*** Material shown

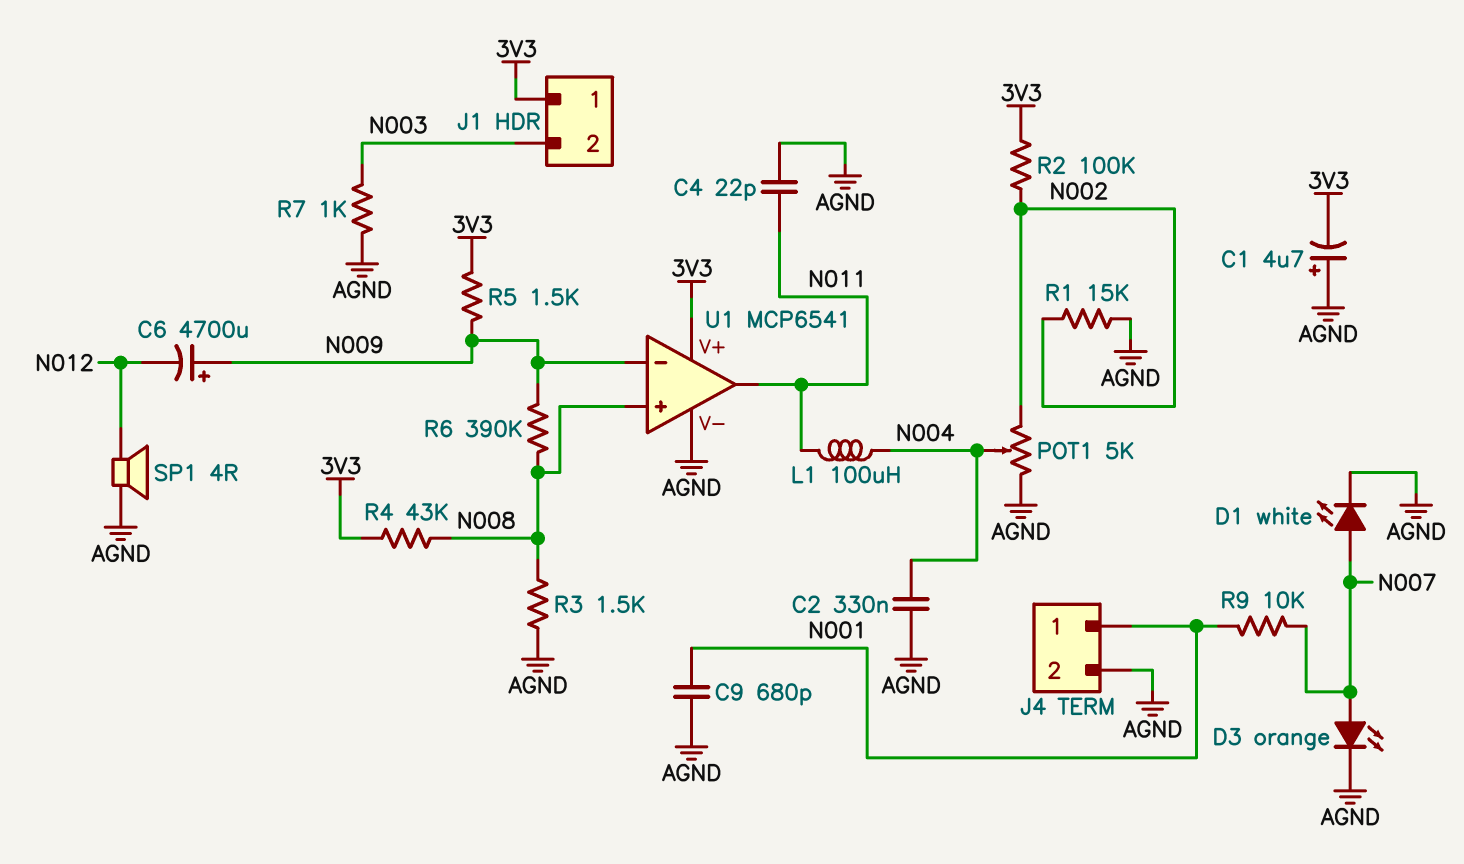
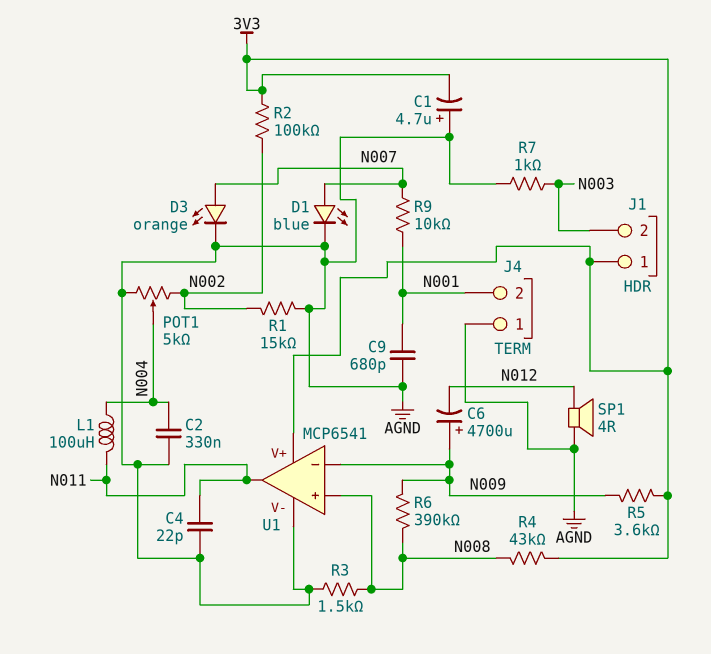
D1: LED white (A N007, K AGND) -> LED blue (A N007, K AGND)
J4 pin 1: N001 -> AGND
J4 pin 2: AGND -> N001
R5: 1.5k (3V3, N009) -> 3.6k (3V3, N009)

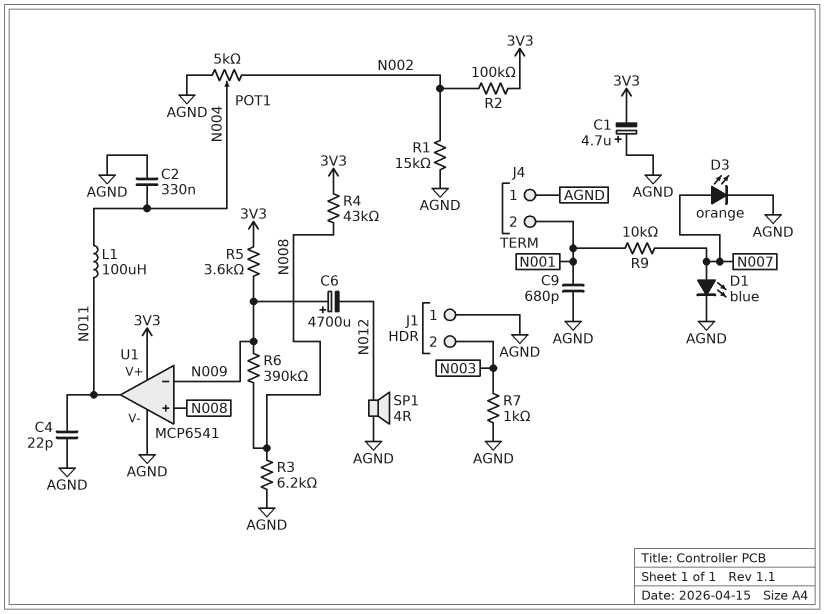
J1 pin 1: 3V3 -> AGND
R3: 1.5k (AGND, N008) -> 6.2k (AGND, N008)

******

> _What to work on_
Go through the records line by line and count those containing the string "AGND". Give only the total.

> _Task solution_
5